### Tarea asignada
Edite el fragmento del material que comienza con la línea que contiene "Give the centreline" y termina con la que contiene "road 3 (residential): [(0,307),(165,468)]", ambas incluidas, sustituyendo "footways" por "sidewalks" sin alterar nada más. Devuelva únicamente esas líneas.

### Datos por procesar
───
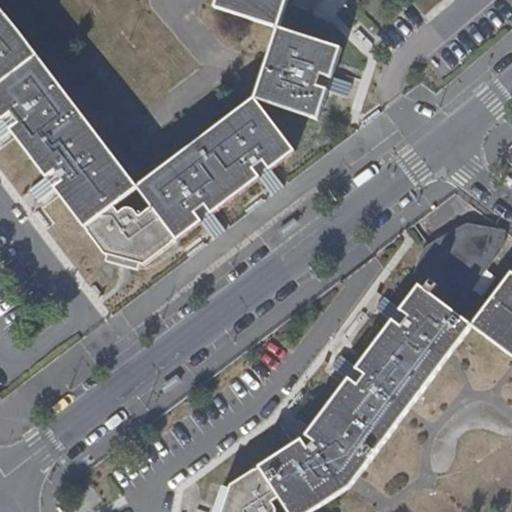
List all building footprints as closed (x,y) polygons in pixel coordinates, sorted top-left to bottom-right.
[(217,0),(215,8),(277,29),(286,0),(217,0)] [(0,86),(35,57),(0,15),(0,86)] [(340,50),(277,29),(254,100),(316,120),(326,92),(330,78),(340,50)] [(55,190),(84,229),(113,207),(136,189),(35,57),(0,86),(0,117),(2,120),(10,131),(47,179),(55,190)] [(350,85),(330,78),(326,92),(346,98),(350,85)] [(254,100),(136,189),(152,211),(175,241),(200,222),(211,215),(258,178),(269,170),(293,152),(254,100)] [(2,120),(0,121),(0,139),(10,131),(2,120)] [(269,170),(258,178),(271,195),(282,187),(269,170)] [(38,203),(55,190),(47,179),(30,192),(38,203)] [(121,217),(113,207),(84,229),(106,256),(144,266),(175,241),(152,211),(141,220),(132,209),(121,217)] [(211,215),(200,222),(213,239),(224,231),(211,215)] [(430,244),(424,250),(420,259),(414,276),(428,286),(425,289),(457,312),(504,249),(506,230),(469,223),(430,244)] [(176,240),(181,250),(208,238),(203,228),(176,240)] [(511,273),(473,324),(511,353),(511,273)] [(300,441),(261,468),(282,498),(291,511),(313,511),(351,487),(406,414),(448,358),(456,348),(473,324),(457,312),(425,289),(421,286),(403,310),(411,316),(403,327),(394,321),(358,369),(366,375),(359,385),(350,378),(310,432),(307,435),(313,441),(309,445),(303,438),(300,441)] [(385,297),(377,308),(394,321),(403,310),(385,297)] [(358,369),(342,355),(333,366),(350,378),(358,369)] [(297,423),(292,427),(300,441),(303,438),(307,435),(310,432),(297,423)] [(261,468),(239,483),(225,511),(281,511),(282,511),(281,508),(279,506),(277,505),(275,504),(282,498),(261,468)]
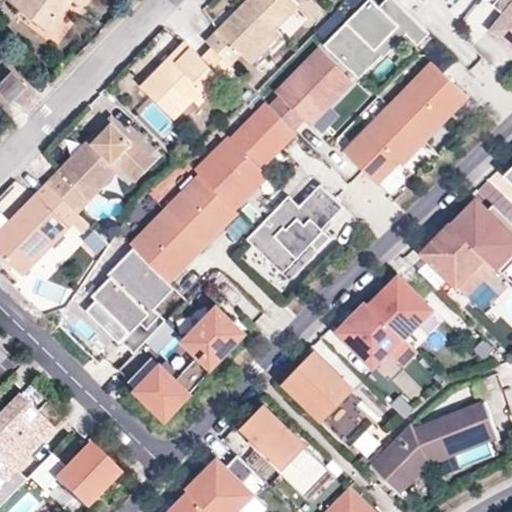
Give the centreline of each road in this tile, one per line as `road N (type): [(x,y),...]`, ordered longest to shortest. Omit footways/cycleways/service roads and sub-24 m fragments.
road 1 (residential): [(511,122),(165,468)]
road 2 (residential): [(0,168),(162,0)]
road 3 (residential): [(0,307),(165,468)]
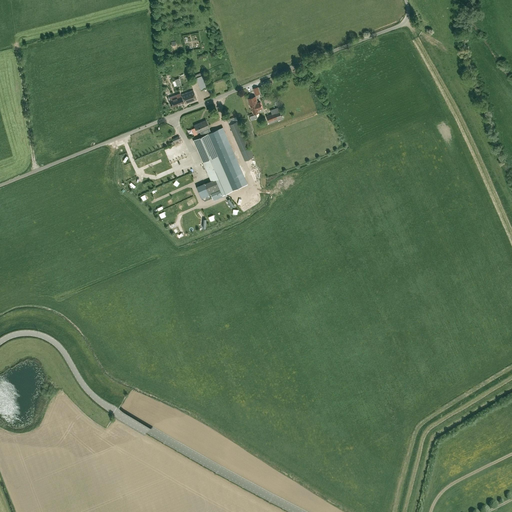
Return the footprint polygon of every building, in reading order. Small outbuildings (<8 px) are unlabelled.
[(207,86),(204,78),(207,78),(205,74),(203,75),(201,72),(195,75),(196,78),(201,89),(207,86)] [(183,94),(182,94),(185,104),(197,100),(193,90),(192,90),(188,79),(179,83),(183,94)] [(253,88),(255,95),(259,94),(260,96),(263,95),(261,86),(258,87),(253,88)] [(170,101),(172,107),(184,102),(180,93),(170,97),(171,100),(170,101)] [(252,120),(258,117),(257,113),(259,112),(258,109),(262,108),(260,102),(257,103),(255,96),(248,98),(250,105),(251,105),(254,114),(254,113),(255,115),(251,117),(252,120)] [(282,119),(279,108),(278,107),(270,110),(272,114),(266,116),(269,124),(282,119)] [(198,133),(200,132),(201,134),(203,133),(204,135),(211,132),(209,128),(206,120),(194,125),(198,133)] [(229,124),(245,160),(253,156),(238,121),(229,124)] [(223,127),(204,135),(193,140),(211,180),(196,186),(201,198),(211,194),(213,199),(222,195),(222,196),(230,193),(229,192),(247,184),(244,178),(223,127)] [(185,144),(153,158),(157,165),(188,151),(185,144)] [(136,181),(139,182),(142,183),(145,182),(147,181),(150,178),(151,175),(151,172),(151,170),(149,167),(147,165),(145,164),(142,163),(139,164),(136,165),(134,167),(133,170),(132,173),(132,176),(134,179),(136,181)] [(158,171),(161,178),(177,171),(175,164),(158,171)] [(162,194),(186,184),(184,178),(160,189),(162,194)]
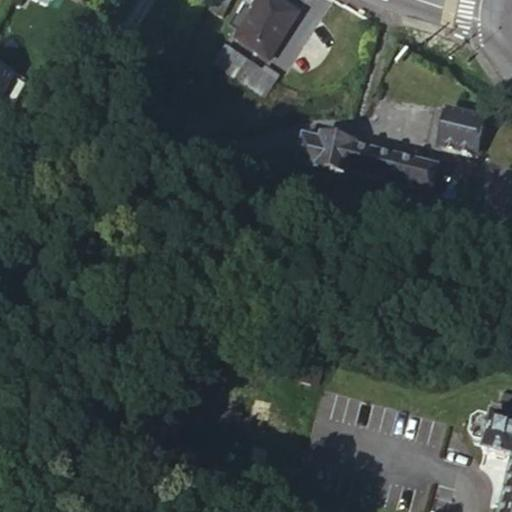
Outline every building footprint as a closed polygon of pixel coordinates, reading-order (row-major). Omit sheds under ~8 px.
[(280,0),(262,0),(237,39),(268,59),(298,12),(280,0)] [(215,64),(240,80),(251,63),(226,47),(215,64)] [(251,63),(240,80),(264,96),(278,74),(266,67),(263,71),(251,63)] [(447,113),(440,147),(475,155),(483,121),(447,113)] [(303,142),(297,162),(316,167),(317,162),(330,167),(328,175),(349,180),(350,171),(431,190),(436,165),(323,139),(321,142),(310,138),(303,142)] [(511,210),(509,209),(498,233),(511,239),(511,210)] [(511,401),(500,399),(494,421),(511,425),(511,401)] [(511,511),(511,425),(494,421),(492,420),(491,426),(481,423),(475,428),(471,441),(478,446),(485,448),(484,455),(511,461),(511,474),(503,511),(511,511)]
───
### Resultado correcto
Give the centreline of each road in this tile, one per line as `road N (type): [(x,y),...]`, ordered longest to shortest. Omit sidewalks/cycleways/service roads and sub-24 m fragments.
road 1 (residential): [(511,122),(165,468)]
road 2 (residential): [(0,168),(162,0)]
road 3 (residential): [(0,307),(165,468)]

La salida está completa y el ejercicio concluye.